**The problem:**
Any picture in the entries is to be skipped, while everything else is transcribed word for word.

**Source material:**
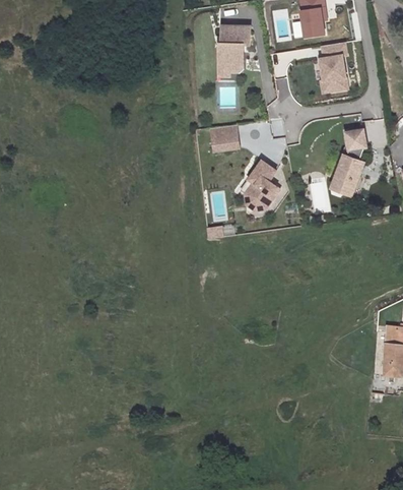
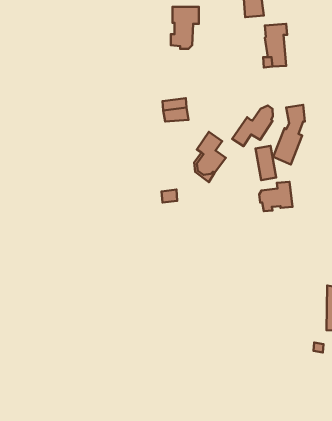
building: none -> [232,106,273,146]
building: none -> [259,182,293,211]

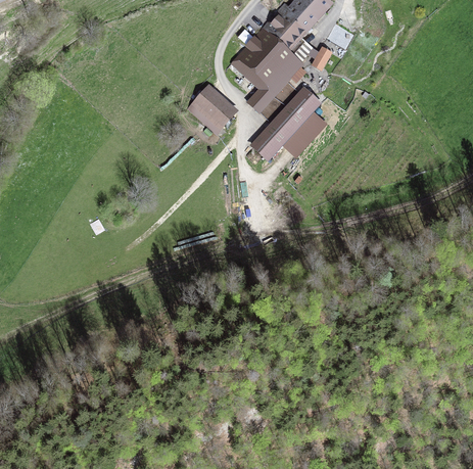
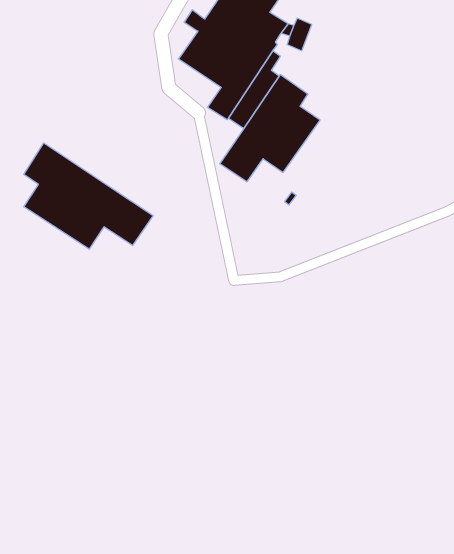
building: [187,84,239,138] -> none
building: none -> [24,143,153,249]

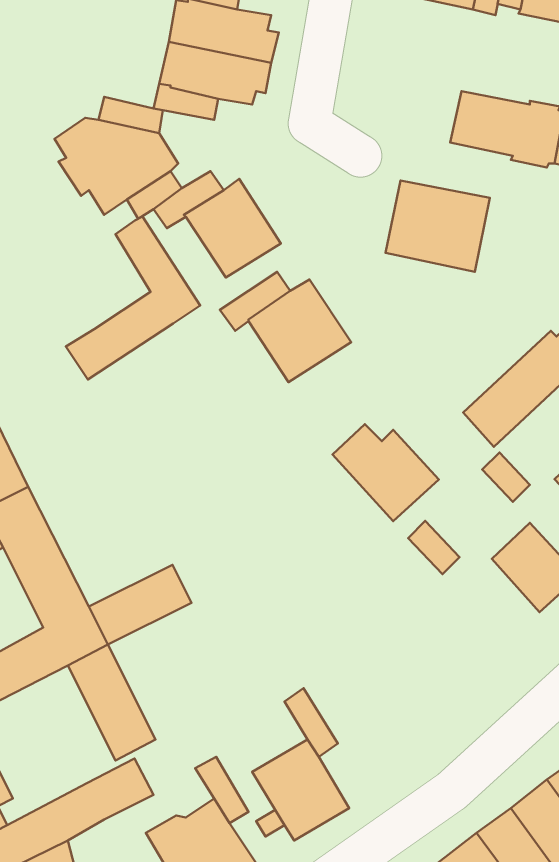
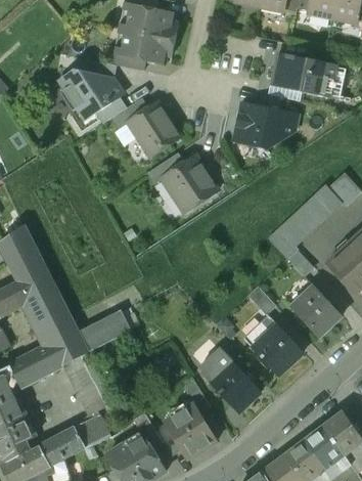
building: [66,216,200,379] -> none
building: [332,424,439,521] -> [244,322,302,375]
building: none -> [199,348,260,412]

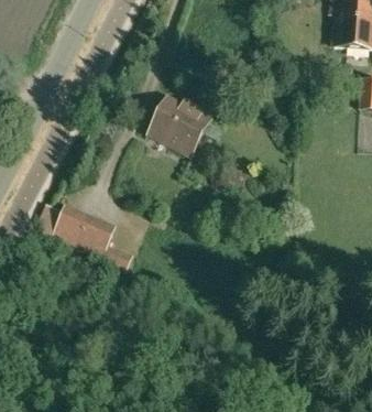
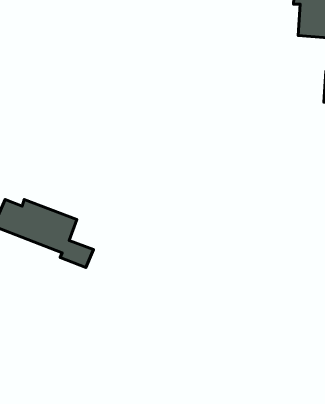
building: [147,94,209,152] -> none

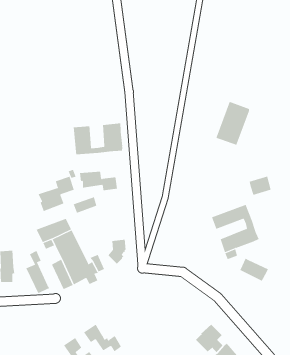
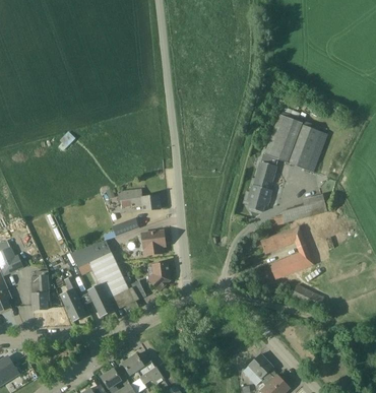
building: none -> [288,125,327,172]
building: [73,122,123,155] -> none
building: none -> [248,152,276,211]
building: [38,176,75,212] -> none
building: none -> [141,231,166,256]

**Answer for the task:**
building: none -> [232,106,273,146]
building: none -> [259,182,293,211]

building: [187,84,239,138] -> none
building: none -> [24,143,153,249]

building: [66,216,200,379] -> none
building: [332,424,439,521] -> [244,322,302,375]
building: none -> [199,348,260,412]

building: [147,94,209,152] -> none

building: none -> [288,125,327,172]
building: [73,122,123,155] -> none
building: none -> [248,152,276,211]
building: [38,176,75,212] -> none
building: none -> [141,231,166,256]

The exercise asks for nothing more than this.